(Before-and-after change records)
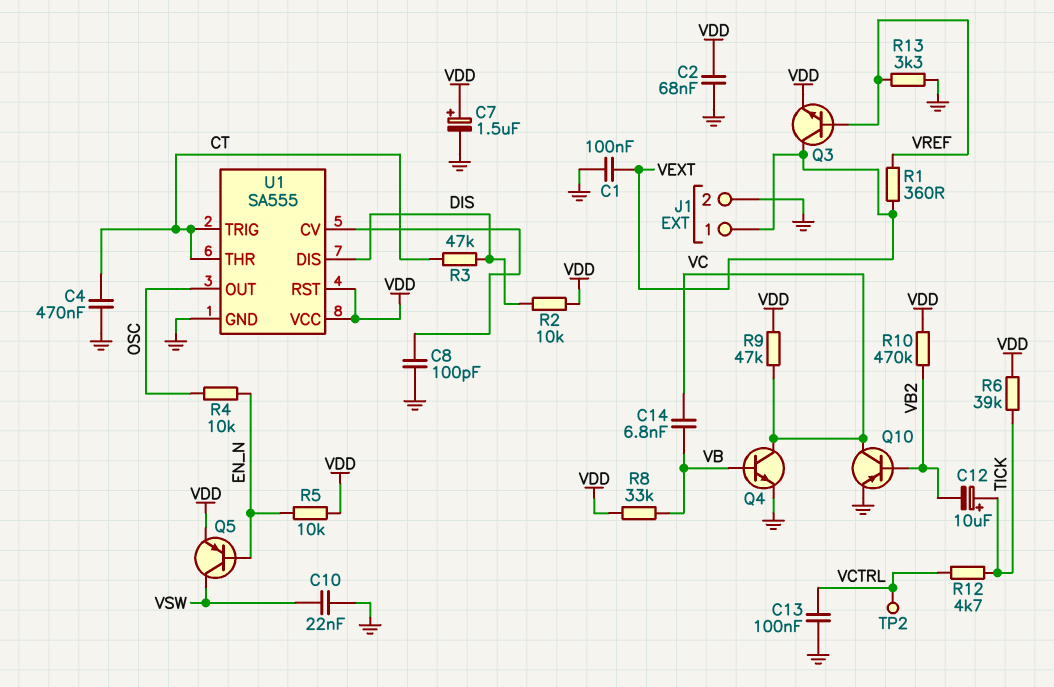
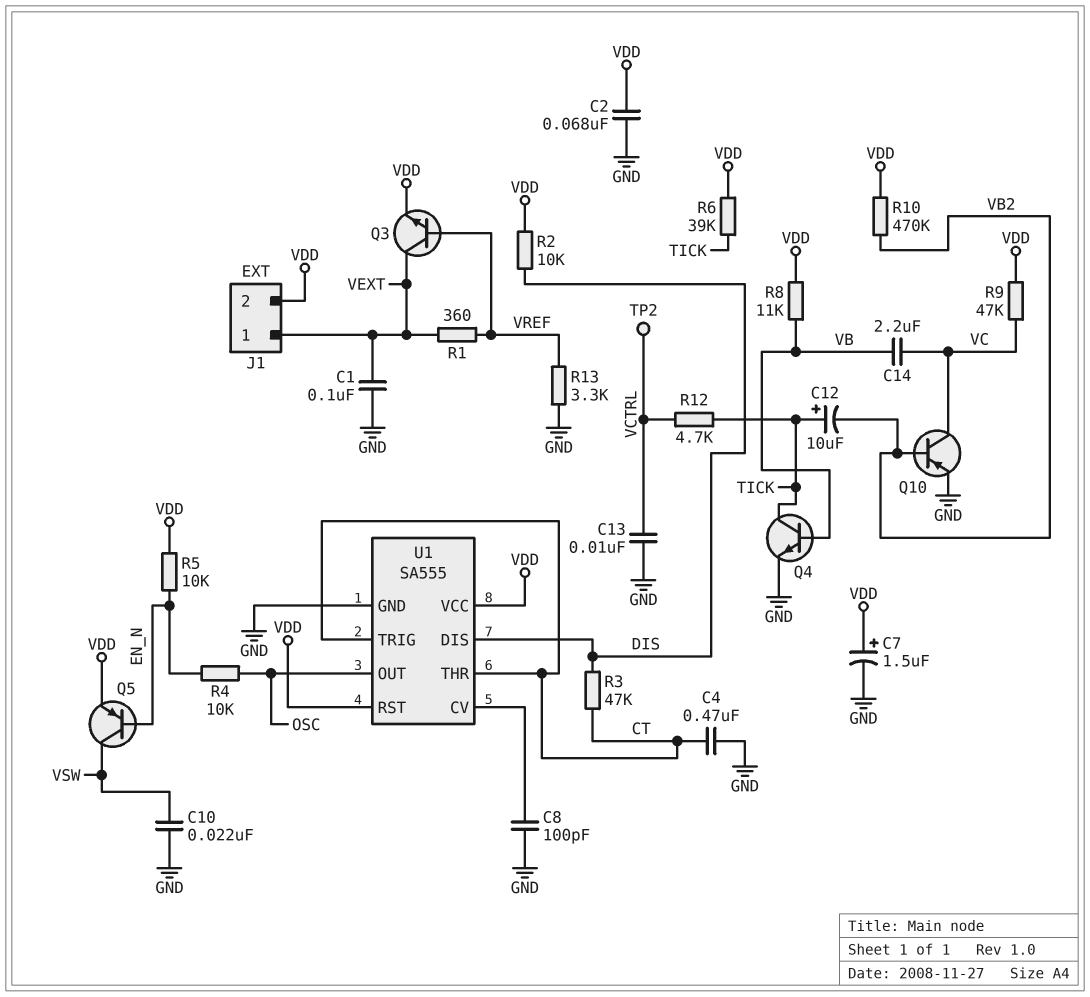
C13: 100nF (GND, VCTRL) -> 10nF (GND, VCTRL)
C14: 6.8nF (VB, VC) -> 2.2uF (VB, VC)
J1 pin 2: GND -> VDD
Q4: NPN (B VB, C VC, E GND) -> NPN (B VB, C TICK, E GND)
R8: 33k (VB, VDD) -> 11k (VB, VDD)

*Your assignment*
Could you copy every record exactly, without the pictures?

*Your response*
C13: 100nF (GND, VCTRL) -> 10nF (GND, VCTRL)
C14: 6.8nF (VB, VC) -> 2.2uF (VB, VC)
J1 pin 2: GND -> VDD
Q4: NPN (B VB, C VC, E GND) -> NPN (B VB, C TICK, E GND)
R8: 33k (VB, VDD) -> 11k (VB, VDD)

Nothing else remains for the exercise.